#### [TASK INSTRUCTIONS]
Lines containing the word "camera" in the data below: say how many, with no other text.

-=-=-=-=-

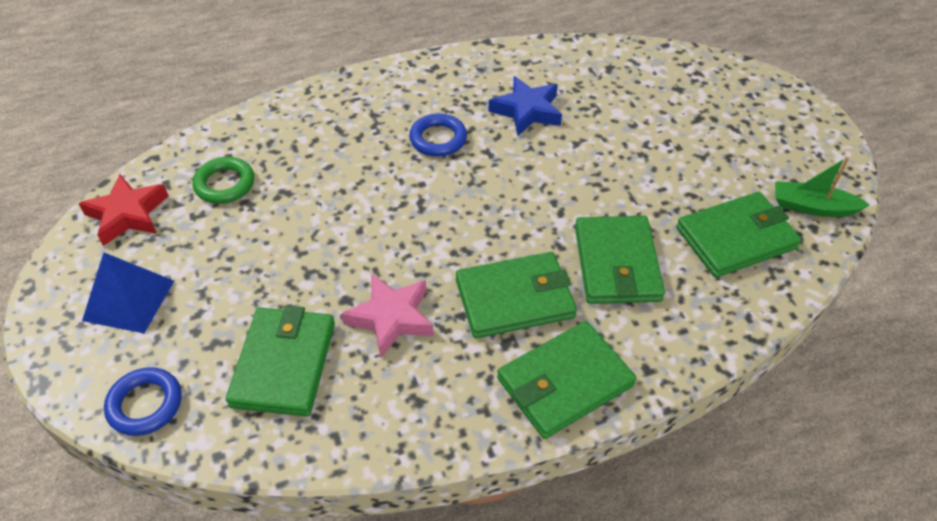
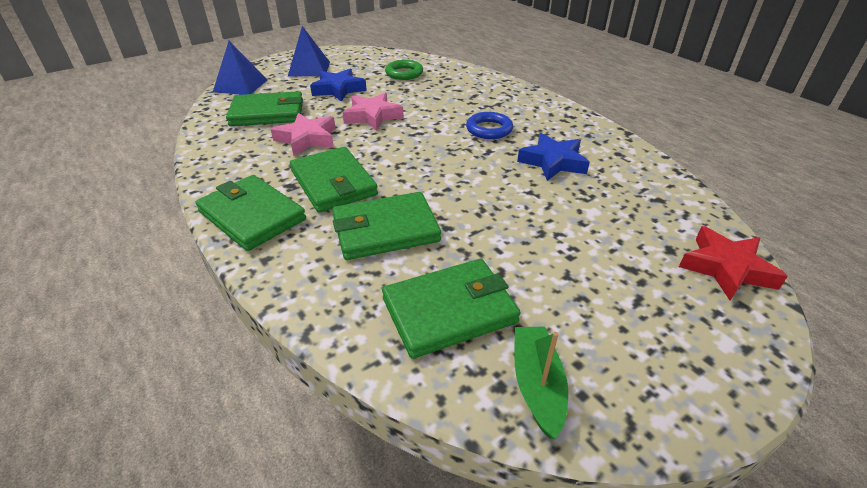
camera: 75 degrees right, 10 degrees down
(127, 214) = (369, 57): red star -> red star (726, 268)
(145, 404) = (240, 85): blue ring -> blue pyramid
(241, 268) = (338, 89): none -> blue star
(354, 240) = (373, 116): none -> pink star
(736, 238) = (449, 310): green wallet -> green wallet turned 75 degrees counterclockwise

-=-=-=-=-

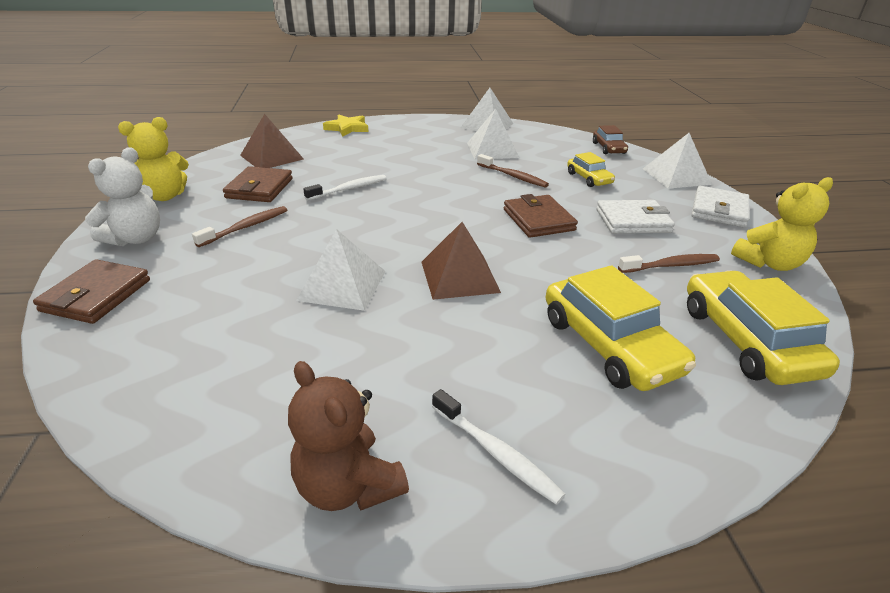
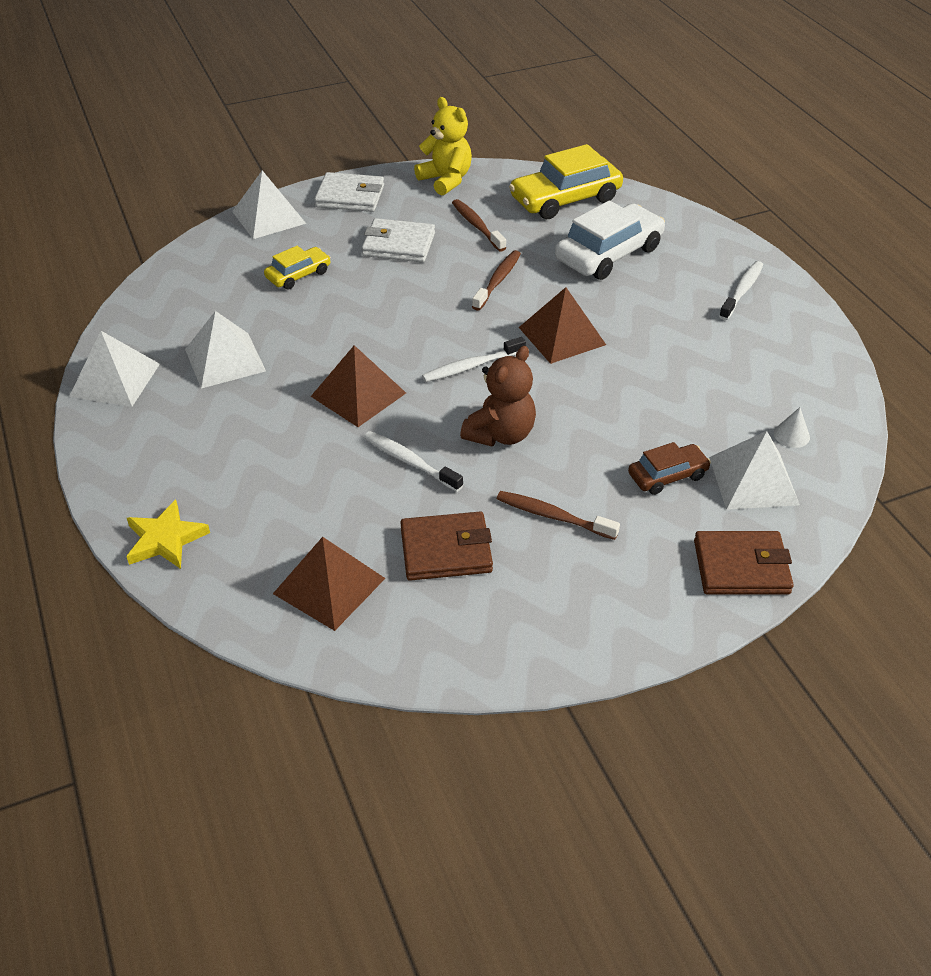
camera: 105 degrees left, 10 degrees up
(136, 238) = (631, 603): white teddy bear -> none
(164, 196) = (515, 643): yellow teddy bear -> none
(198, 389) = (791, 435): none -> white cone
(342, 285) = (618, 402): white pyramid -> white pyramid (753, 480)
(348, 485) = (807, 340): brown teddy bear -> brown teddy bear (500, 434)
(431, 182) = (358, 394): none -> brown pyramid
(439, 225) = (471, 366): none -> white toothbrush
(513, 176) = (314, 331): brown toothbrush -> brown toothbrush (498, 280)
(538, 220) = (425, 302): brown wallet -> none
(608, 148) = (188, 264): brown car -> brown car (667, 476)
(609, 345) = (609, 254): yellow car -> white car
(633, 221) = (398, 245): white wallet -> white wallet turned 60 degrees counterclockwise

-=-=-=-=-

#### [WRITTEN REPLY]
2